PROVIDED INFORMATION:
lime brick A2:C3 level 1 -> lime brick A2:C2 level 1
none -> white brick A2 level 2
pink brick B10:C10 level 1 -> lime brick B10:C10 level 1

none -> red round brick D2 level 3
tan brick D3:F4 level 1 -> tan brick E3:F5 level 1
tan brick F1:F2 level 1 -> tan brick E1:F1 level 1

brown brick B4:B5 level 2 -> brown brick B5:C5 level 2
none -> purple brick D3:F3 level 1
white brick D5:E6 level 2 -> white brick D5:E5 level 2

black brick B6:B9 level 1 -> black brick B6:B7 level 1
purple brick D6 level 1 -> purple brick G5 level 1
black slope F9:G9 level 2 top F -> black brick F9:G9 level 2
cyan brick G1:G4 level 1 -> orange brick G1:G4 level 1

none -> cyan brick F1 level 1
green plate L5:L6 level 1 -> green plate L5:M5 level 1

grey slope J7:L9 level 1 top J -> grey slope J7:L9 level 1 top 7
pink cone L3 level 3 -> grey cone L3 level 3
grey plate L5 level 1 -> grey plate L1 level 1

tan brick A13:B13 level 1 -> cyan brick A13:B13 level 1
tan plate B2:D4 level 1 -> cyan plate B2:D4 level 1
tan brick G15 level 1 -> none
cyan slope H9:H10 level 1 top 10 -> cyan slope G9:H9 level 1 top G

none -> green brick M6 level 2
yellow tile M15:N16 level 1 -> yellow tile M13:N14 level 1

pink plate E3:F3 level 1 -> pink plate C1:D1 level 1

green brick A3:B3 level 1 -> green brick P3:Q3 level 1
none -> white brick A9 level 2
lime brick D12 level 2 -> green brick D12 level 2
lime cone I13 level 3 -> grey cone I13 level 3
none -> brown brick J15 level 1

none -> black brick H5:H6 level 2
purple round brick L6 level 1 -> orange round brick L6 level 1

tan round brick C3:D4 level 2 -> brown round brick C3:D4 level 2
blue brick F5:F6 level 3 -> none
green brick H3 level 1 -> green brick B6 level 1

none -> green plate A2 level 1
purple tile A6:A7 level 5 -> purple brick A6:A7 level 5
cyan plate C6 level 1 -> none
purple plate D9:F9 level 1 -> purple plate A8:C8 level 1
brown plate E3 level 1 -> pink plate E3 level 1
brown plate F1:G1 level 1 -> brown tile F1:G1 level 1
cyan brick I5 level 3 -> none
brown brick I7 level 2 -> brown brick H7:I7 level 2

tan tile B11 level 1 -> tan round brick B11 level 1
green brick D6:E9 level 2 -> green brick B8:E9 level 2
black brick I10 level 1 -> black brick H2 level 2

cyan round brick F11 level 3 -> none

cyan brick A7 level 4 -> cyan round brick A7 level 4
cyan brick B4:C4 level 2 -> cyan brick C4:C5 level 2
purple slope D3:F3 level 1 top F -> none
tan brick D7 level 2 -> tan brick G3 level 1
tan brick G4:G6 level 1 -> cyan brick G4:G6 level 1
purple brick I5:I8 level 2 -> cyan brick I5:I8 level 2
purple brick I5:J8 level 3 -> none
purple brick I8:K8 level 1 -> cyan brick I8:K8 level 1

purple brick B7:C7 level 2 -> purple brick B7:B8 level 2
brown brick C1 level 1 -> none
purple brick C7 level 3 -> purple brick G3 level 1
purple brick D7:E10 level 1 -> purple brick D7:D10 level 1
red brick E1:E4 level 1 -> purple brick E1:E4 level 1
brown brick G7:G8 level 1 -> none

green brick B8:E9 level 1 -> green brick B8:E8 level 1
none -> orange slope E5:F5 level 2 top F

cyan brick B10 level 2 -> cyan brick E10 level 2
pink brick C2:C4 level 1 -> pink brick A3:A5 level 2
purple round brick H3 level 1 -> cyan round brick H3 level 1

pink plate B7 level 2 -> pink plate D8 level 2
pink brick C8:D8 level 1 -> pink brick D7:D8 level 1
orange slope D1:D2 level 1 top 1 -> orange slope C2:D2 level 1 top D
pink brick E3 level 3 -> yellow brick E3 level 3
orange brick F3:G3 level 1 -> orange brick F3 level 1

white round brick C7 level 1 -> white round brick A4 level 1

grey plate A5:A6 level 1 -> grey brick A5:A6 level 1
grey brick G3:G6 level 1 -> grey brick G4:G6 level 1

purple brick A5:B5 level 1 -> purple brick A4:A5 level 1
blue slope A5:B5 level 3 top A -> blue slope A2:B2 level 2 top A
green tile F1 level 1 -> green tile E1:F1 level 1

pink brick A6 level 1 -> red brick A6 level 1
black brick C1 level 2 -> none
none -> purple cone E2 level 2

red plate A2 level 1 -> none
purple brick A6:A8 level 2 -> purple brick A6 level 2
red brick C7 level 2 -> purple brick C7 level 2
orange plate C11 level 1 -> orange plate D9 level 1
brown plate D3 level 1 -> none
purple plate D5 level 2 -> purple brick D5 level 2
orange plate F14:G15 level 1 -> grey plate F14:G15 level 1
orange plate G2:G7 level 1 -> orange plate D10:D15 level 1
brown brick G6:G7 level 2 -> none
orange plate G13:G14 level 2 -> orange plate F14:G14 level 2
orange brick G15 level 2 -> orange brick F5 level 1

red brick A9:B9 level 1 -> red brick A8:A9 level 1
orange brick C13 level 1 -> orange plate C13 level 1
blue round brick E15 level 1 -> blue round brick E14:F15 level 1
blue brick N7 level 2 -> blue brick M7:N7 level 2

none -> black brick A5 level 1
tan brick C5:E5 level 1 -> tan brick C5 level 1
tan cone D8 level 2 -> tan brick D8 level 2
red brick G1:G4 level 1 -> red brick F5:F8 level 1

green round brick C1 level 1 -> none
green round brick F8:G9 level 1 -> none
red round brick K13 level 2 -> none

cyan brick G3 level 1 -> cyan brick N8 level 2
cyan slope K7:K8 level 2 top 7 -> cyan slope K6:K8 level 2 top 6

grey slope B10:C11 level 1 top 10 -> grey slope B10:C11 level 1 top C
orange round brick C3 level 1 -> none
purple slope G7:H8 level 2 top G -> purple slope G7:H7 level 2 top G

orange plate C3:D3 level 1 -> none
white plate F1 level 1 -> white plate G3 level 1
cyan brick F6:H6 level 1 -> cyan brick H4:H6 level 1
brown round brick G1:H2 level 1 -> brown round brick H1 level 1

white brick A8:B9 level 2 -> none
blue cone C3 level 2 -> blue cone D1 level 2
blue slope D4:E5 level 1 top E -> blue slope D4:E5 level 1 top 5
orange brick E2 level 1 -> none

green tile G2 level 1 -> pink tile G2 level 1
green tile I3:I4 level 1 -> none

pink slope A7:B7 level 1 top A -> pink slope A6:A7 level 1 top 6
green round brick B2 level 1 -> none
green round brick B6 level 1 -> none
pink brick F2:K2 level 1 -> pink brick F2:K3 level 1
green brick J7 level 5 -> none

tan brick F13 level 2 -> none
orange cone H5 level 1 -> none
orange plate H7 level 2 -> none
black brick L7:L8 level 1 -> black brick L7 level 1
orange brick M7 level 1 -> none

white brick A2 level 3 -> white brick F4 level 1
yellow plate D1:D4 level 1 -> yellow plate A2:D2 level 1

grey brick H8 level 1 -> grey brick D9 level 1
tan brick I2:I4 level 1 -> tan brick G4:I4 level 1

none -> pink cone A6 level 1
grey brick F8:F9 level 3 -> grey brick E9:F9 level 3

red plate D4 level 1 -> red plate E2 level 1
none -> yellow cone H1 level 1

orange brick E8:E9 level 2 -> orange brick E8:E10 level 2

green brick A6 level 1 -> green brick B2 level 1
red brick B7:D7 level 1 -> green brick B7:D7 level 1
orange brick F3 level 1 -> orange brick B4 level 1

EXERCISE: Nothing but a number should be given: the count of lines in the entries that contain the word "slope".

EXERCISE RESPONSE: 12